**What to do:**
Your response should be a copy of each line in the listing below that includes the word "none".

**Dataset entries:**
━━━

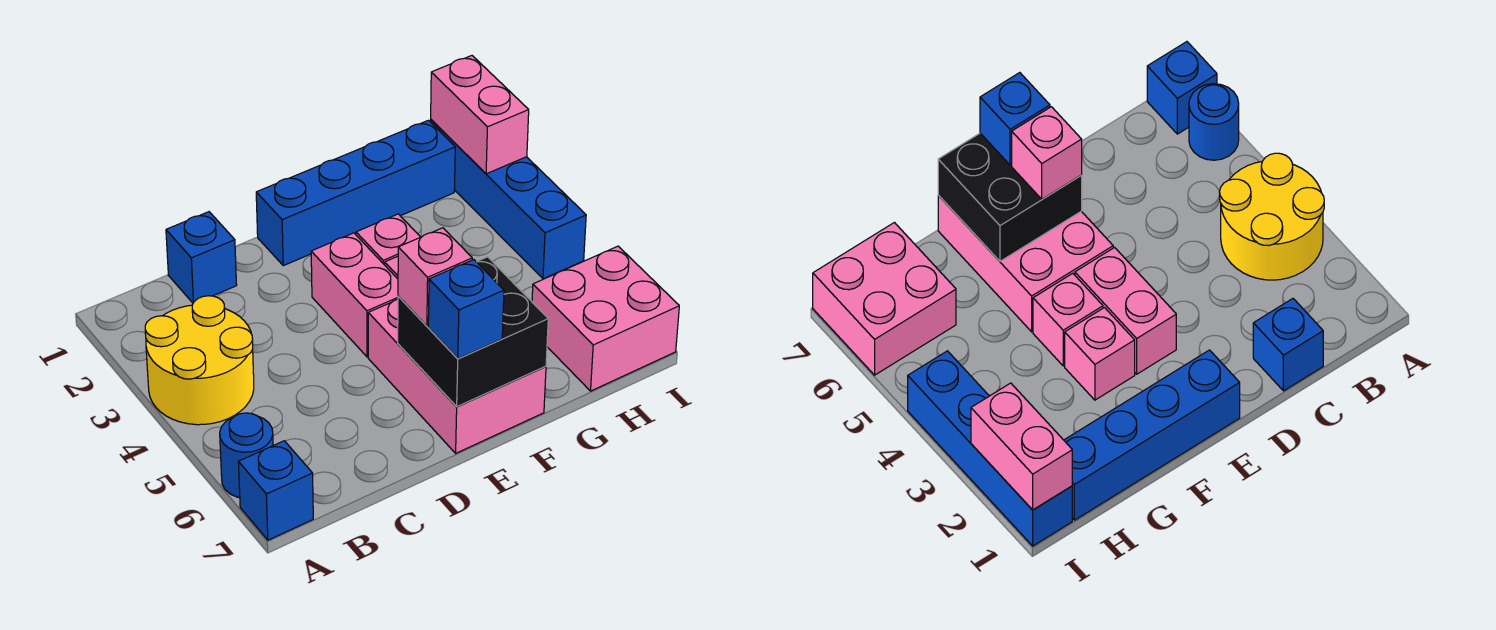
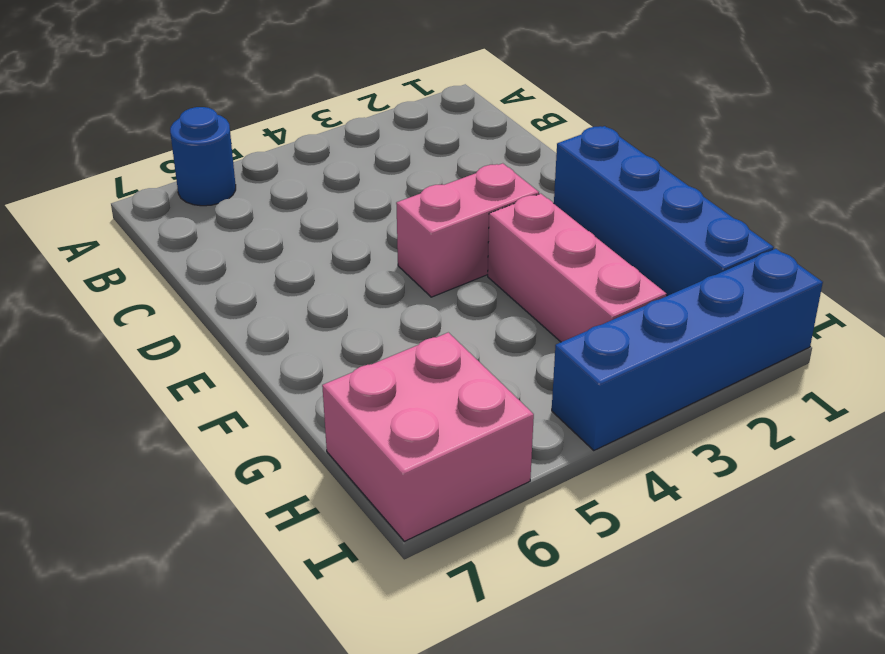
pink brick F3:H3 level 1 -> pink brick F3 level 1
none -> yellow round brick A3:B4 level 1
none -> blue brick A7 level 1
none -> blue brick C1 level 1

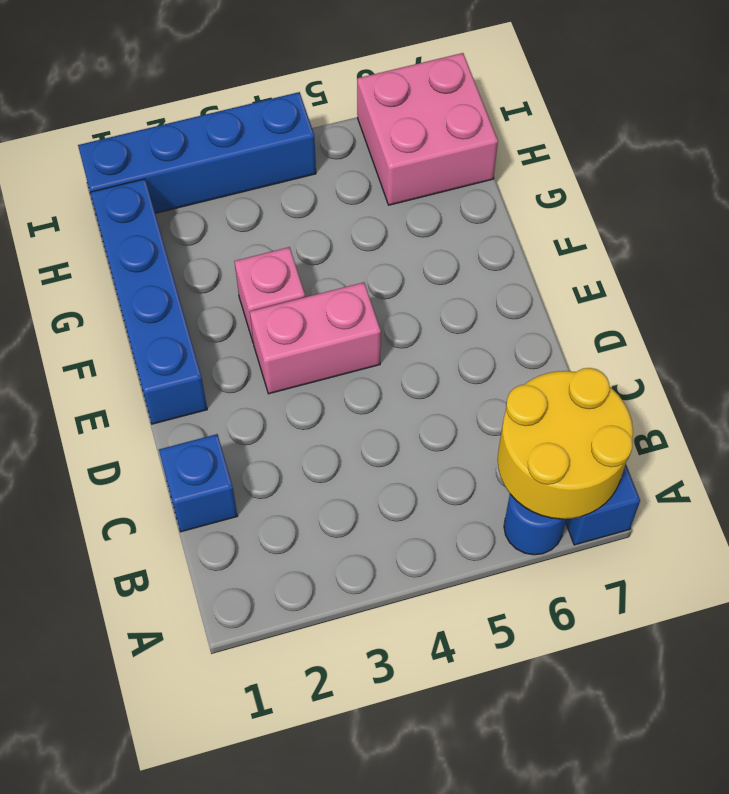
yellow round brick A6:B7 level 2 -> yellow round brick A3:B4 level 1
none -> pink brick E5:F7 level 1
none -> pink brick F4 level 1
none -> black brick E6:F7 level 2

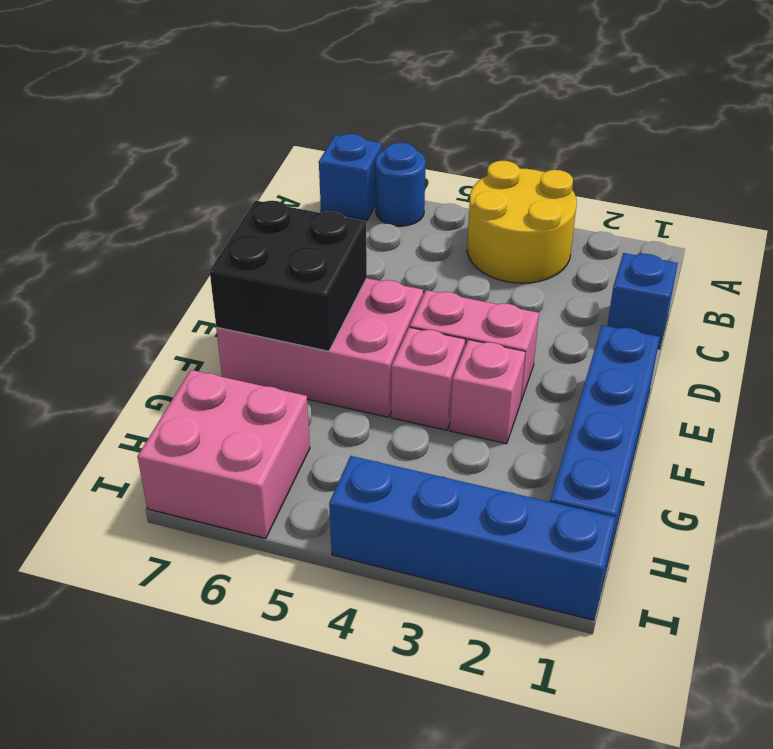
none -> pink brick I1:I2 level 2
none -> pink brick E6 level 3
none -> blue brick E7 level 3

━━━

**Response to this exercise:**
none -> yellow round brick A3:B4 level 1
none -> blue brick A7 level 1
none -> blue brick C1 level 1
none -> pink brick E5:F7 level 1
none -> pink brick F4 level 1
none -> black brick E6:F7 level 2
none -> pink brick I1:I2 level 2
none -> pink brick E6 level 3
none -> blue brick E7 level 3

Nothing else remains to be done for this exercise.